*** Records for this exercise Section Begins ***
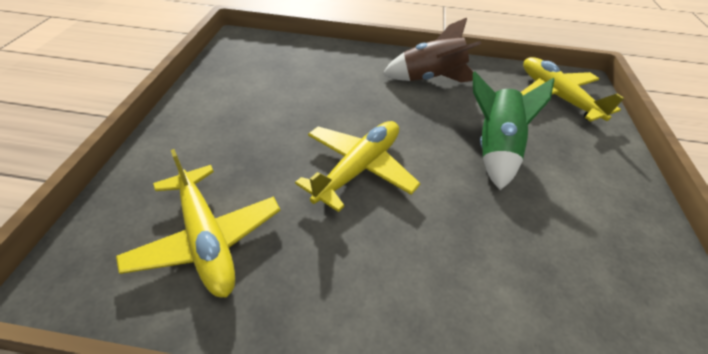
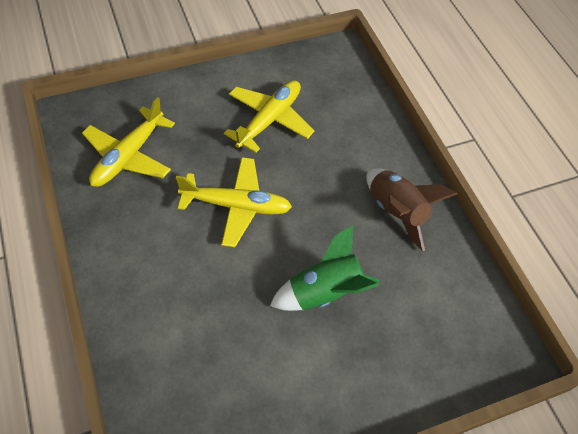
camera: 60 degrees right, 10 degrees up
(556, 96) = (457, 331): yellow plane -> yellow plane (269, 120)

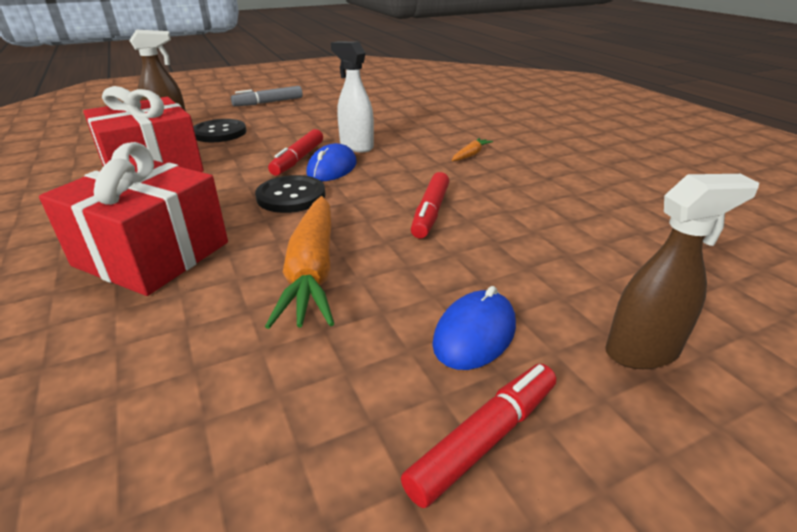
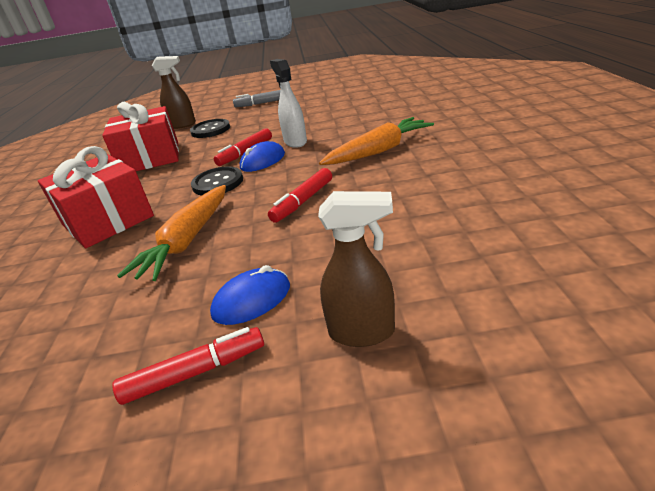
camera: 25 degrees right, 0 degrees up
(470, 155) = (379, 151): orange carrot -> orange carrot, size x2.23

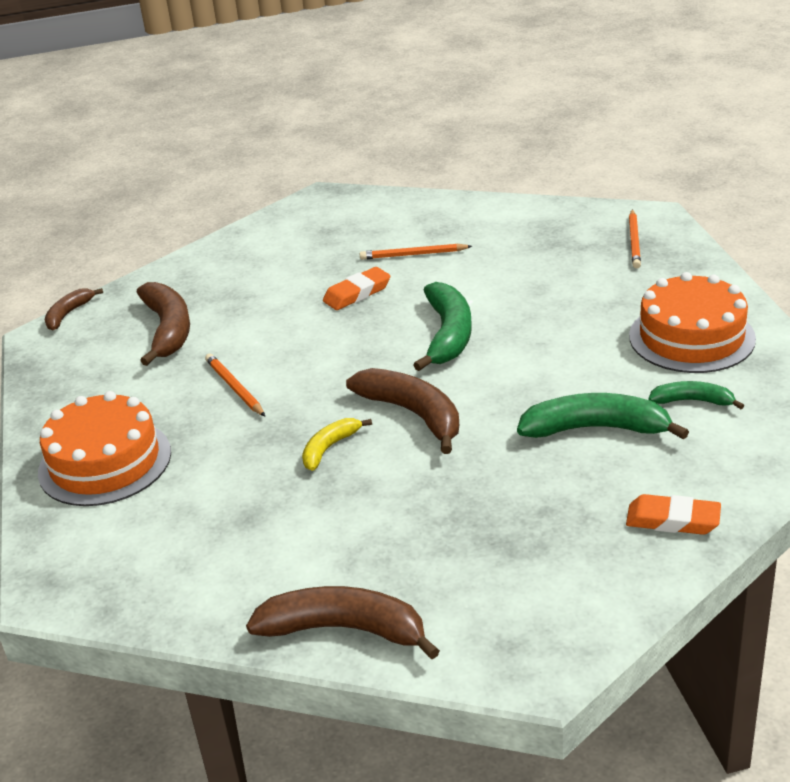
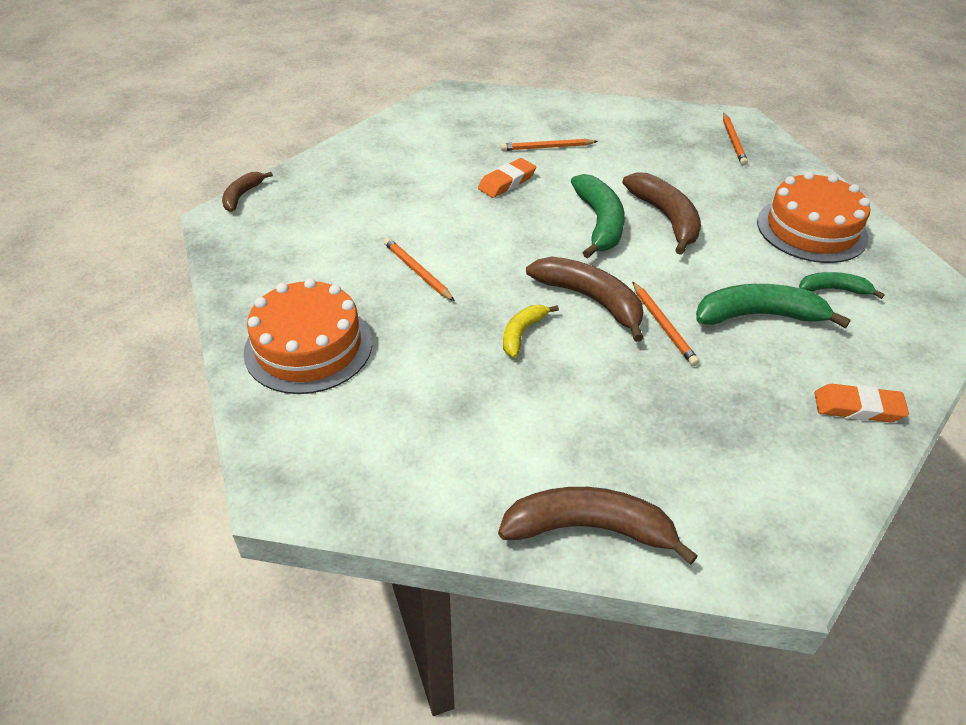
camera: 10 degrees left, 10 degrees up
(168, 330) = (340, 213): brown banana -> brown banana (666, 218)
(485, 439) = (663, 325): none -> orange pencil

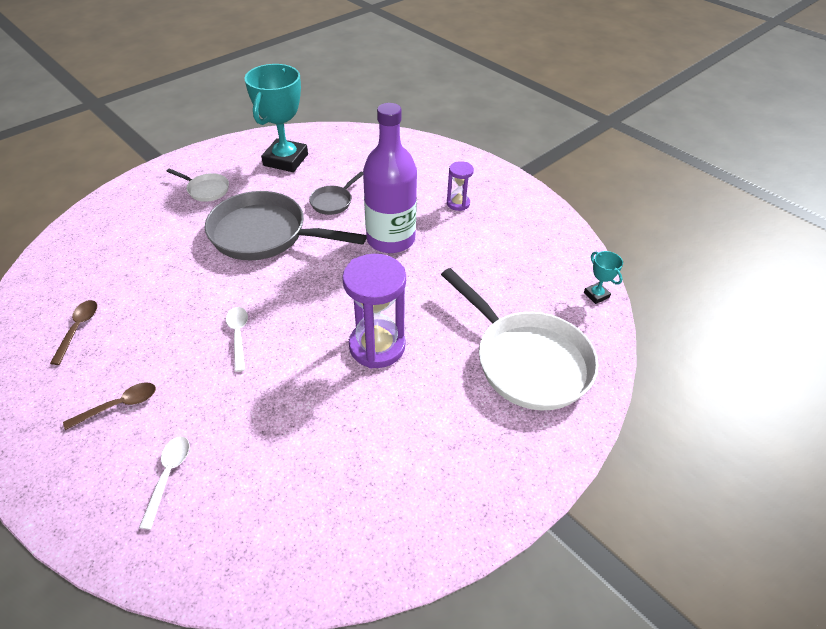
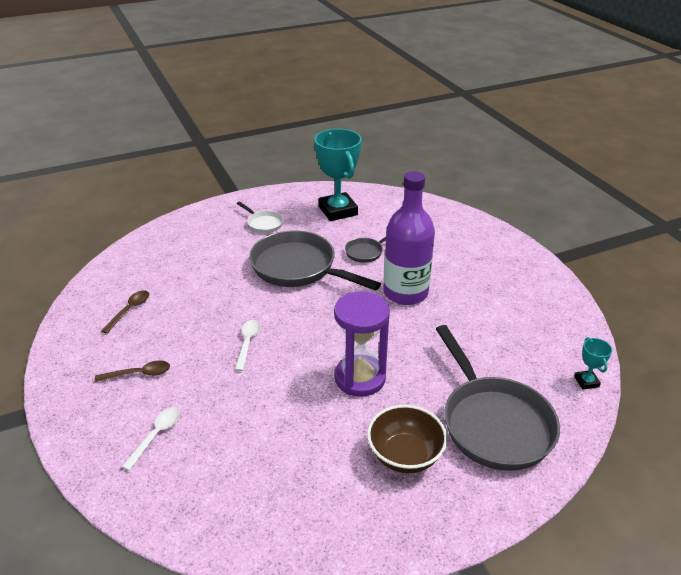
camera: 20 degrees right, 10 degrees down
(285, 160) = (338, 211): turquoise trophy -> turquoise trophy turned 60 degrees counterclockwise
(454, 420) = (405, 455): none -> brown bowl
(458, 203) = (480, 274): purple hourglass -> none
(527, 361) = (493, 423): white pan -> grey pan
*** Records for this exercise Section Ends ***
Your objective =
Write out the whole listing above exactly, minus images.

Task answer =
camera: 60 degrees right, 10 degrees up
(556, 96) = (457, 331): yellow plane -> yellow plane (269, 120)

camera: 25 degrees right, 0 degrees up
(470, 155) = (379, 151): orange carrot -> orange carrot, size x2.23

camera: 10 degrees left, 10 degrees up
(168, 330) = (340, 213): brown banana -> brown banana (666, 218)
(485, 439) = (663, 325): none -> orange pencil

camera: 20 degrees right, 10 degrees down
(285, 160) = (338, 211): turquoise trophy -> turquoise trophy turned 60 degrees counterclockwise
(454, 420) = (405, 455): none -> brown bowl
(458, 203) = (480, 274): purple hourglass -> none
(527, 361) = (493, 423): white pan -> grey pan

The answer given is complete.